■ Your assignment: Exactly as they stand, give the records below again, with no images.
=== Data under study ===
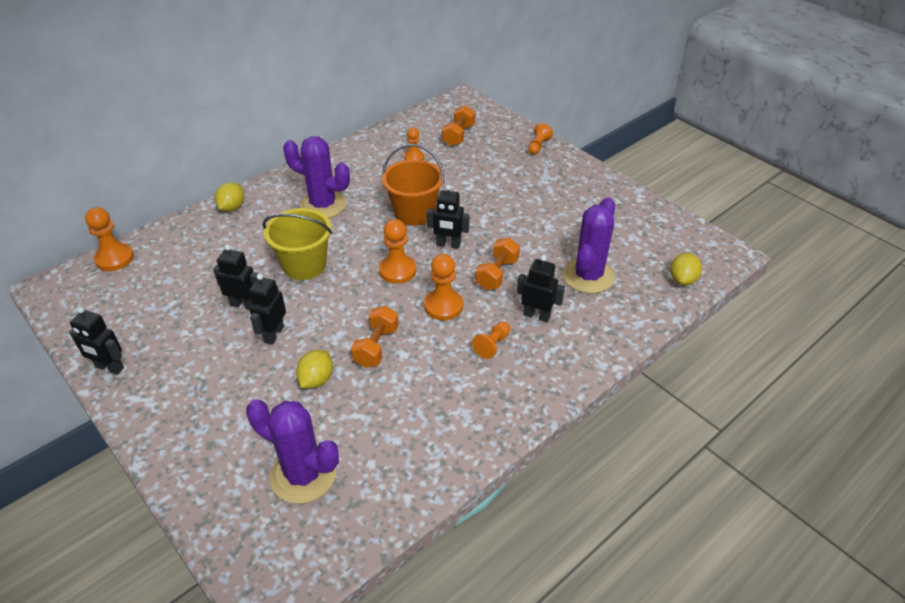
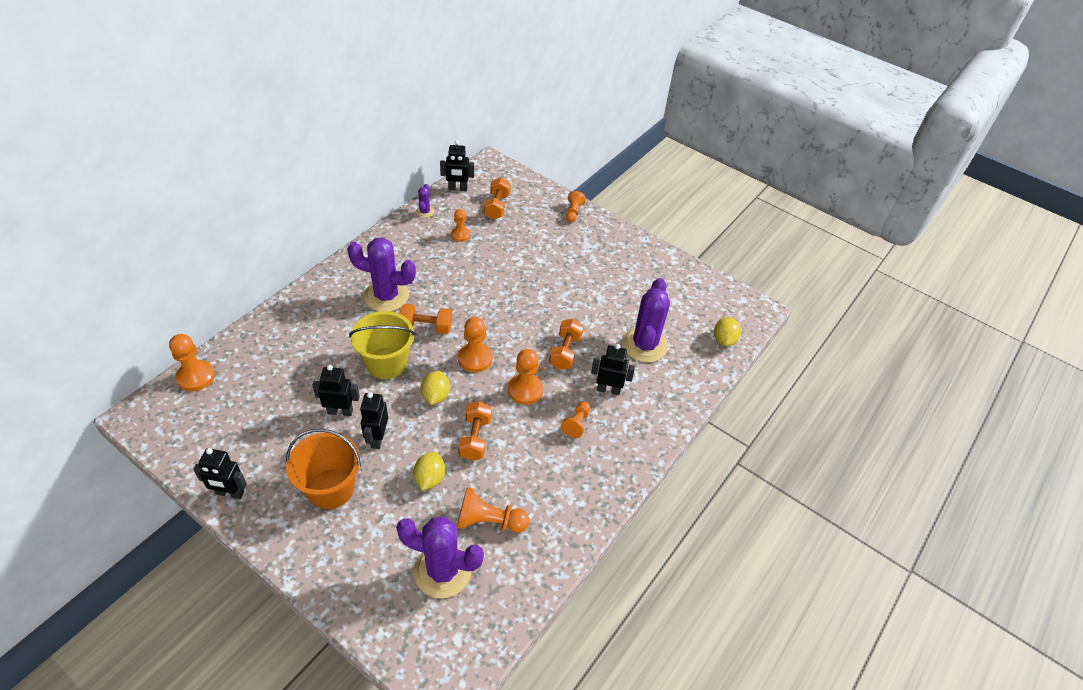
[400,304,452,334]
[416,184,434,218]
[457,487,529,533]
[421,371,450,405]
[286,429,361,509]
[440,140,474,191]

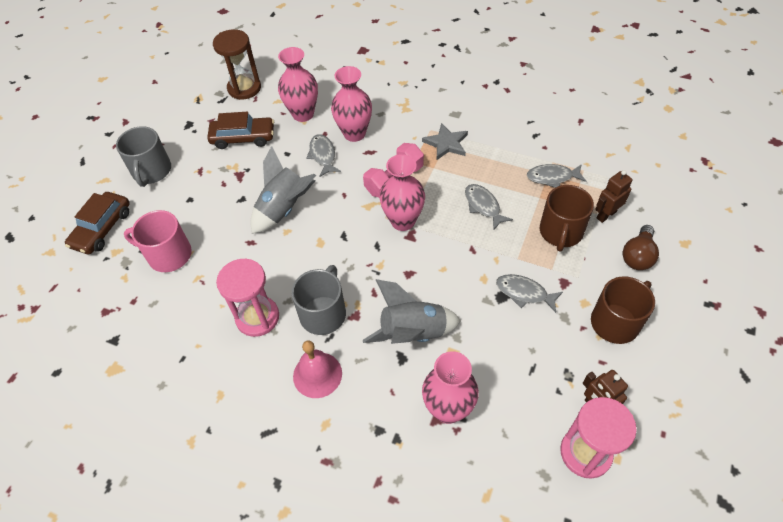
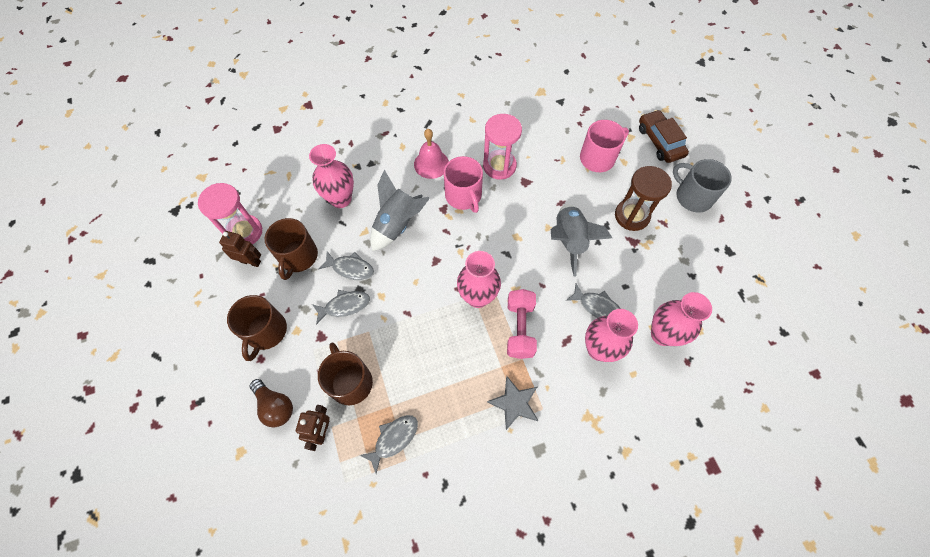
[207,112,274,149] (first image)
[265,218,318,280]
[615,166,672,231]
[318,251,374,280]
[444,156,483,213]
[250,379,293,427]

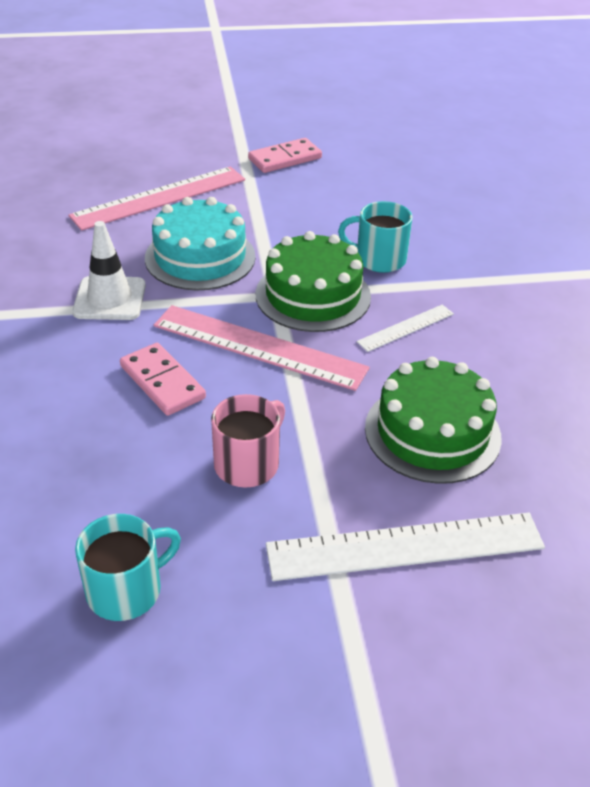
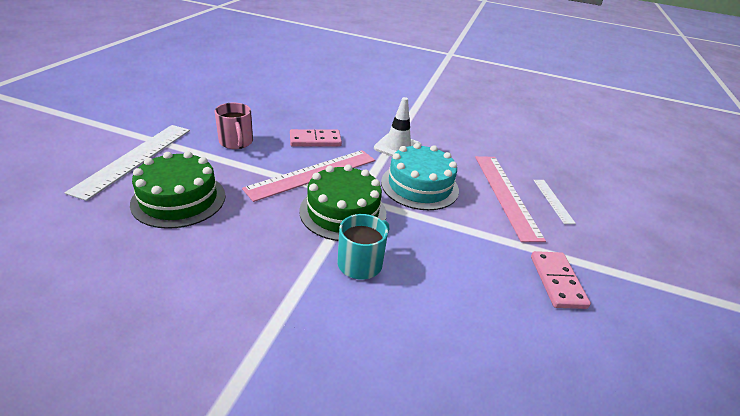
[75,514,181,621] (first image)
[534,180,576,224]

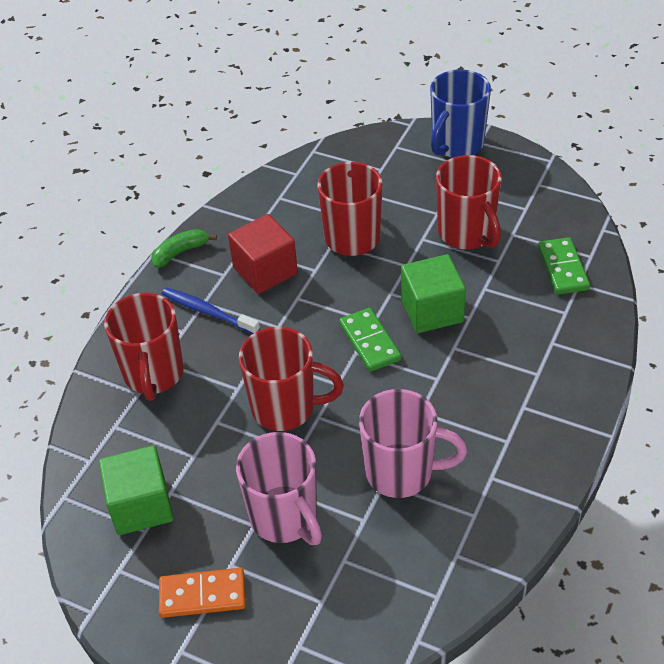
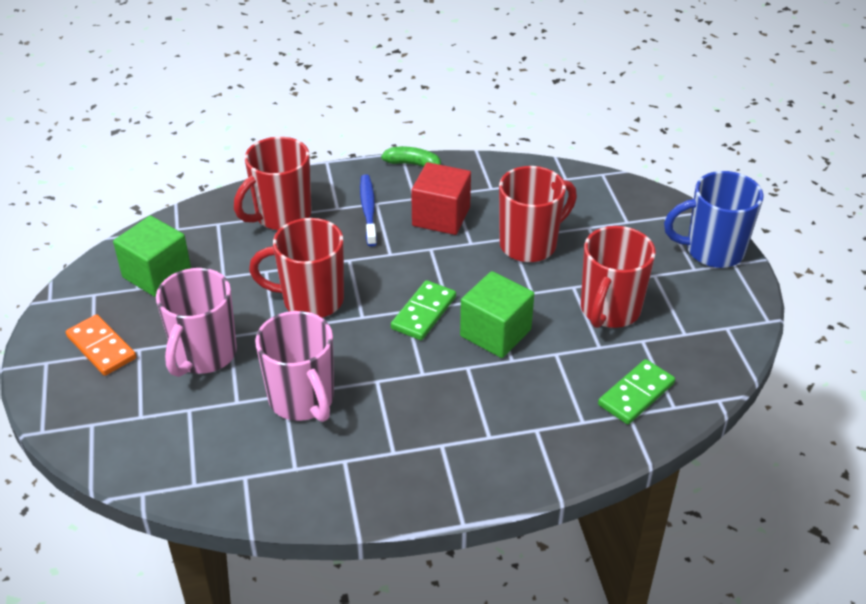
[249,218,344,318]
===
■ Solution to the problem:
[400,304,452,334]
[416,184,434,218]
[457,487,529,533]
[421,371,450,405]
[286,429,361,509]
[440,140,474,191]

[207,112,274,149] (first image)
[265,218,318,280]
[615,166,672,231]
[318,251,374,280]
[444,156,483,213]
[250,379,293,427]

[75,514,181,621] (first image)
[534,180,576,224]

[249,218,344,318]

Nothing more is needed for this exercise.